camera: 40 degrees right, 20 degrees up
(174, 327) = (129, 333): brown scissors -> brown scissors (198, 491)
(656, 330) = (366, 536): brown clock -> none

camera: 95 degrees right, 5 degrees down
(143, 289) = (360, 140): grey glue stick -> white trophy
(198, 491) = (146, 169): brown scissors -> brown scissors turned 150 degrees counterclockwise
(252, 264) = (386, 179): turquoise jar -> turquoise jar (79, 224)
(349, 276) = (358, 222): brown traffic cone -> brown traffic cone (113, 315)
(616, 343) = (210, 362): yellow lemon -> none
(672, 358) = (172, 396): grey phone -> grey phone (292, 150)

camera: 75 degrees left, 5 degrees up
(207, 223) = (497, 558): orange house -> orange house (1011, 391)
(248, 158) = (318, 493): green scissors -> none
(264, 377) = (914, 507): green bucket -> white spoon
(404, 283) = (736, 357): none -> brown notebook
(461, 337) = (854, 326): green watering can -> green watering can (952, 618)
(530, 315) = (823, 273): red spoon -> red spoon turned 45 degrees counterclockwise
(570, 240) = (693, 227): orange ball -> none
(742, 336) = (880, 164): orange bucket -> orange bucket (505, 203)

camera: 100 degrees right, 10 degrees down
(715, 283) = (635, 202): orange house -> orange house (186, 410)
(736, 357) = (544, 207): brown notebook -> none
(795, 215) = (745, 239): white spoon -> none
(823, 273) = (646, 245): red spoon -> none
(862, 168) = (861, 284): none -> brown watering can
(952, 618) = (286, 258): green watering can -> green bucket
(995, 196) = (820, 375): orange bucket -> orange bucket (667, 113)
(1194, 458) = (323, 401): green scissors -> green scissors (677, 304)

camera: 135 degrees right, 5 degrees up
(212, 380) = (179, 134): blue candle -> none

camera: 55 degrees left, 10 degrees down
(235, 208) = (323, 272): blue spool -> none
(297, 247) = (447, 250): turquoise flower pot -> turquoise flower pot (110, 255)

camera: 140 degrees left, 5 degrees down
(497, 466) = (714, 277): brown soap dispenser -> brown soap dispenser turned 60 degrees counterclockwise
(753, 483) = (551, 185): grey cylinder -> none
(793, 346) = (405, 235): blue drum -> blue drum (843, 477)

**WORK INSTRUCTION**.
The lines to show are those in the data above that include "blue".

**EXPECTED ANSWER**.
(212, 380) = (179, 134): blue candle -> none
(235, 208) = (323, 272): blue spool -> none
(793, 346) = (405, 235): blue drum -> blue drum (843, 477)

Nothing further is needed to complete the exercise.